Task brief:
Pictures should be left out while the data beneath this task is written out word for word.

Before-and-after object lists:
+ + + + +

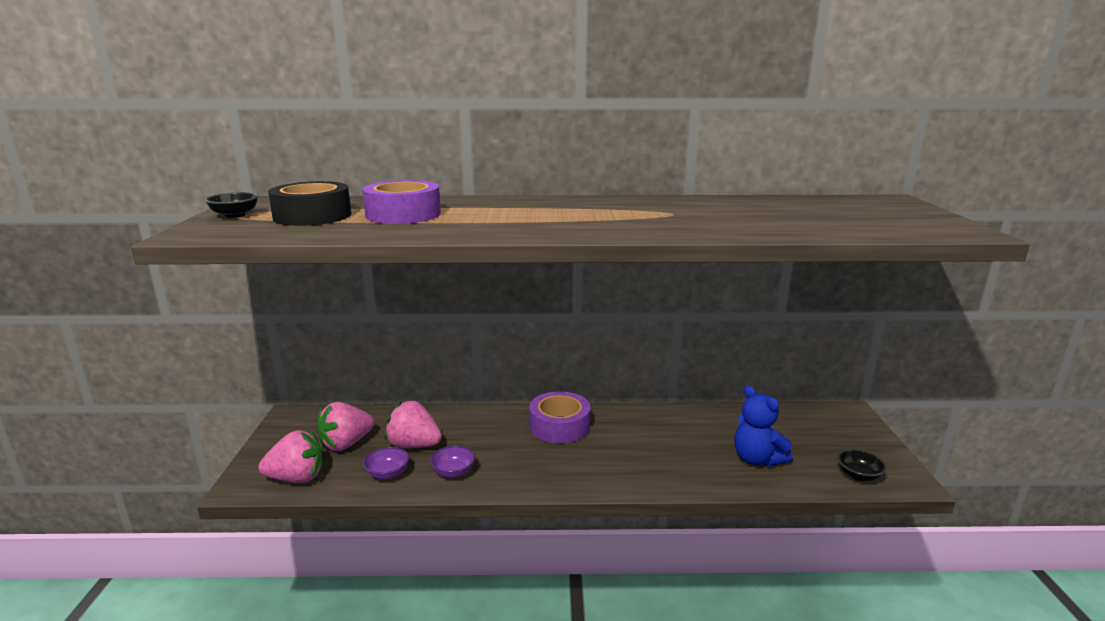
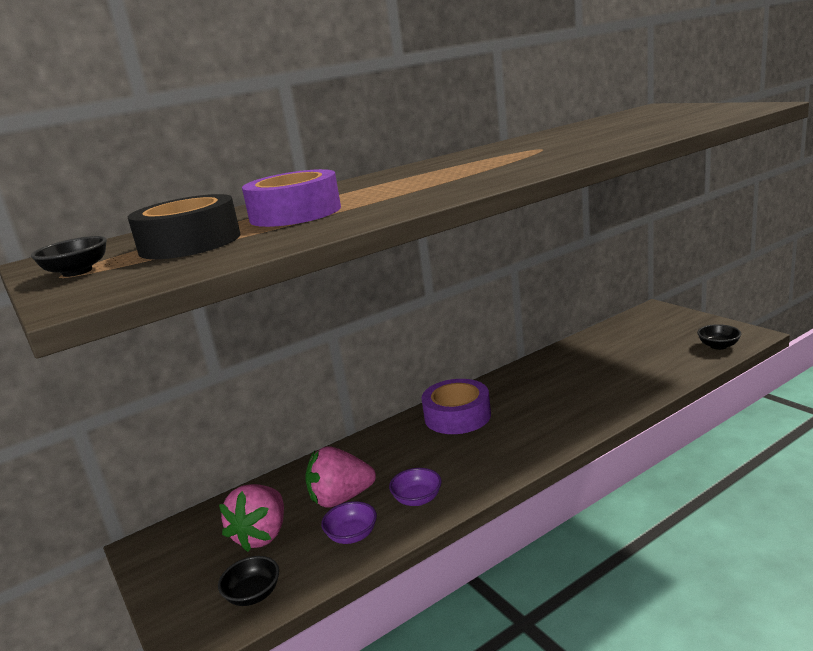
camera: 30 degrees left, 0 degrees up
(297, 478) = (253, 594): pink strawberry -> black bowl
(757, 459) = (642, 367): blue teddy bear -> none

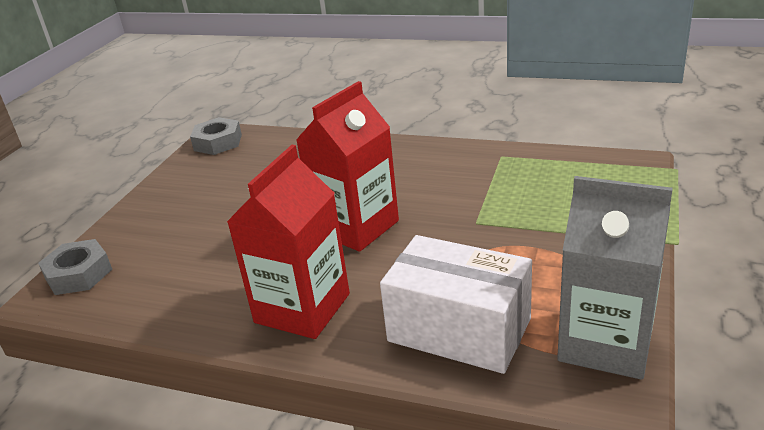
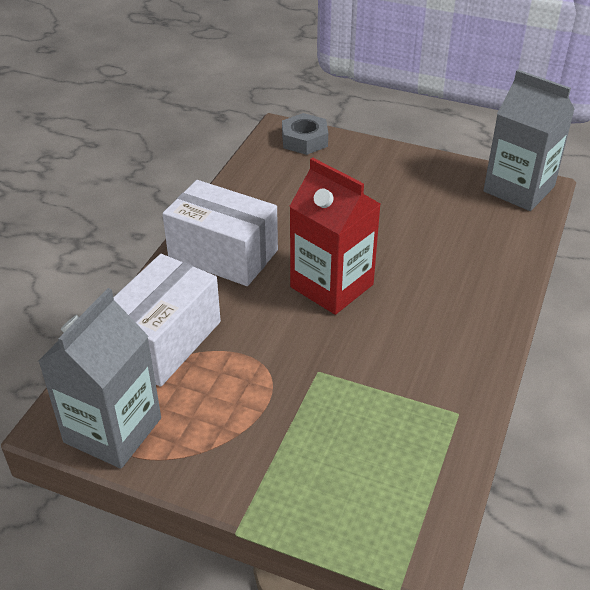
camera: 90 degrees right, 10 degrees up
(218, 142) = (519, 189): grey nut -> grey carton
(302, 308) = (223, 254): red carton -> white box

+ + + + +

Answer to this problem:
camera: 30 degrees left, 0 degrees up
(297, 478) = (253, 594): pink strawberry -> black bowl
(757, 459) = (642, 367): blue teddy bear -> none

camera: 90 degrees right, 10 degrees up
(218, 142) = (519, 189): grey nut -> grey carton
(302, 308) = (223, 254): red carton -> white box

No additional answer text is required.